--- What is being asked ---
After finding "none -> black 1x6 brick [321,199,503,373]" in a line below, print that line and the rest of the lines exactly, leaving out all pictures.

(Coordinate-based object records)
◆ ◆ ◆

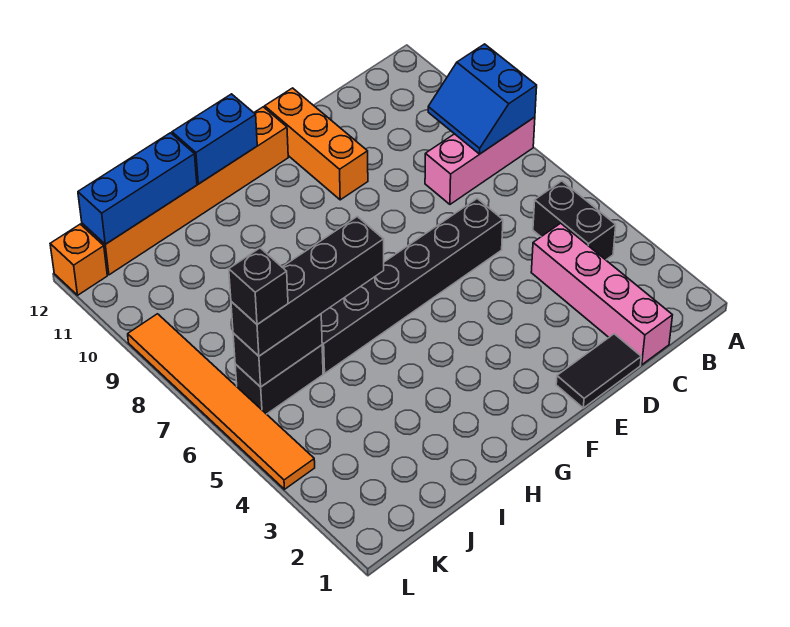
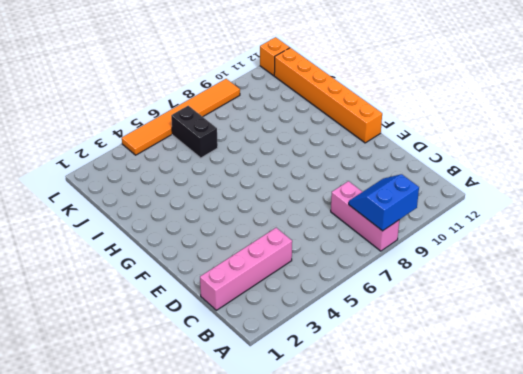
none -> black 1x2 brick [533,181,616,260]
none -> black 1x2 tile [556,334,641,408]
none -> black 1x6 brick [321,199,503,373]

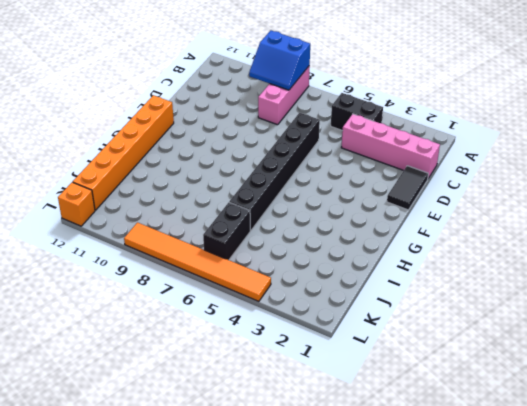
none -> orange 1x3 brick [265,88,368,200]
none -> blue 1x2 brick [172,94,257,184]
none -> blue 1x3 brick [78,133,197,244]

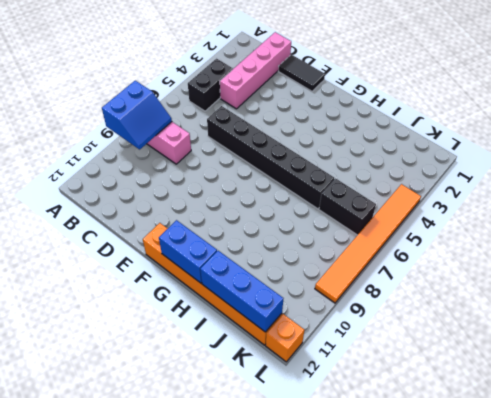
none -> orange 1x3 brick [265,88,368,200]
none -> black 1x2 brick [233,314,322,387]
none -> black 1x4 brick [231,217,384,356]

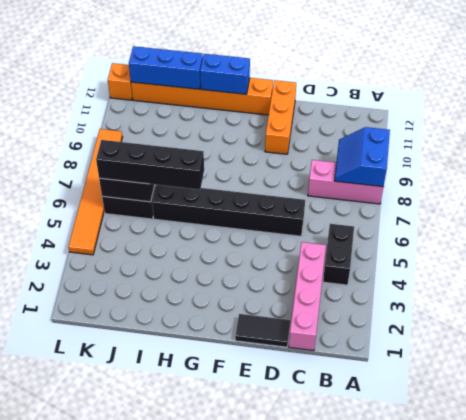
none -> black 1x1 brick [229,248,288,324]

◆ ◆ ◆

--- Response to this exercise ---
none -> black 1x6 brick [321,199,503,373]

none -> orange 1x3 brick [265,88,368,200]
none -> blue 1x2 brick [172,94,257,184]
none -> blue 1x3 brick [78,133,197,244]

none -> orange 1x3 brick [265,88,368,200]
none -> black 1x2 brick [233,314,322,387]
none -> black 1x4 brick [231,217,384,356]

none -> black 1x1 brick [229,248,288,324]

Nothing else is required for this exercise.